TASK:
Although the records contain pictures, repeat only the text of every line exactly.

Spatial reasoning data:
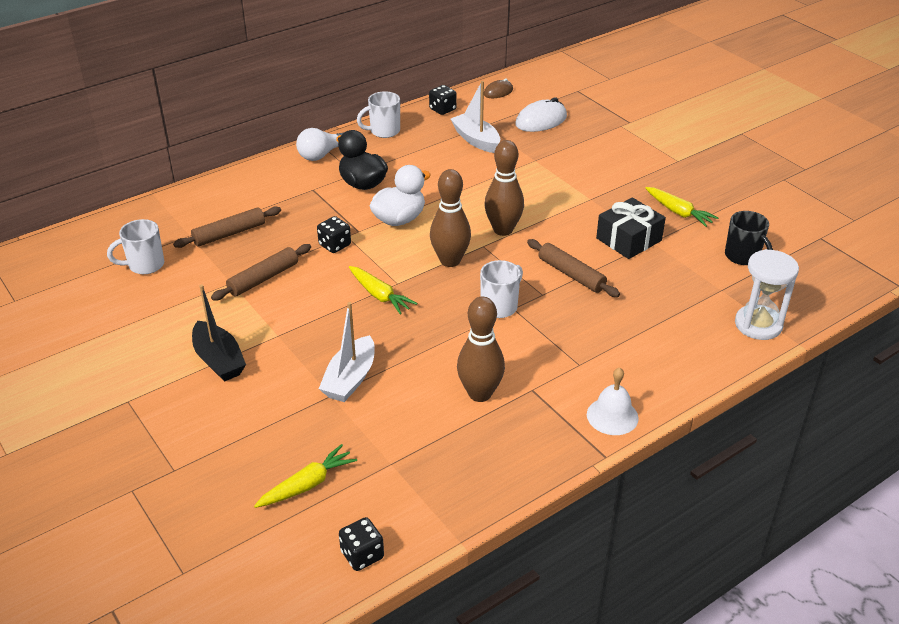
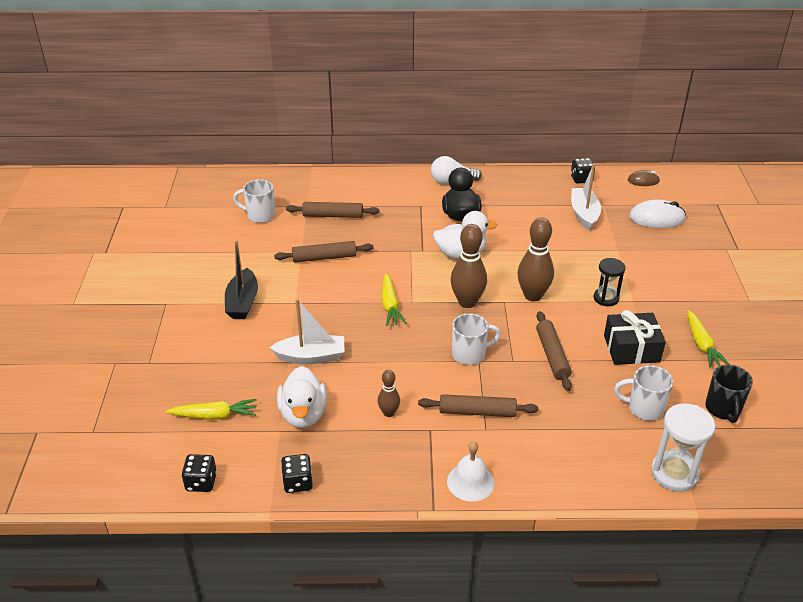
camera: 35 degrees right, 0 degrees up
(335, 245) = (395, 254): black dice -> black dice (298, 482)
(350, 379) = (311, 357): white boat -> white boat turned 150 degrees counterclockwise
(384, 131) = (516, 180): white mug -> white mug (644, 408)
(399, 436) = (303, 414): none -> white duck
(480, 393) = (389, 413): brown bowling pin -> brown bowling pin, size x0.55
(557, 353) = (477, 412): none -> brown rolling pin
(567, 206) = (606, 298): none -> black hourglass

OUTPUT FOR THIS TASK:
camera: 35 degrees right, 0 degrees up
(335, 245) = (395, 254): black dice -> black dice (298, 482)
(350, 379) = (311, 357): white boat -> white boat turned 150 degrees counterclockwise
(384, 131) = (516, 180): white mug -> white mug (644, 408)
(399, 436) = (303, 414): none -> white duck
(480, 393) = (389, 413): brown bowling pin -> brown bowling pin, size x0.55
(557, 353) = (477, 412): none -> brown rolling pin
(567, 206) = (606, 298): none -> black hourglass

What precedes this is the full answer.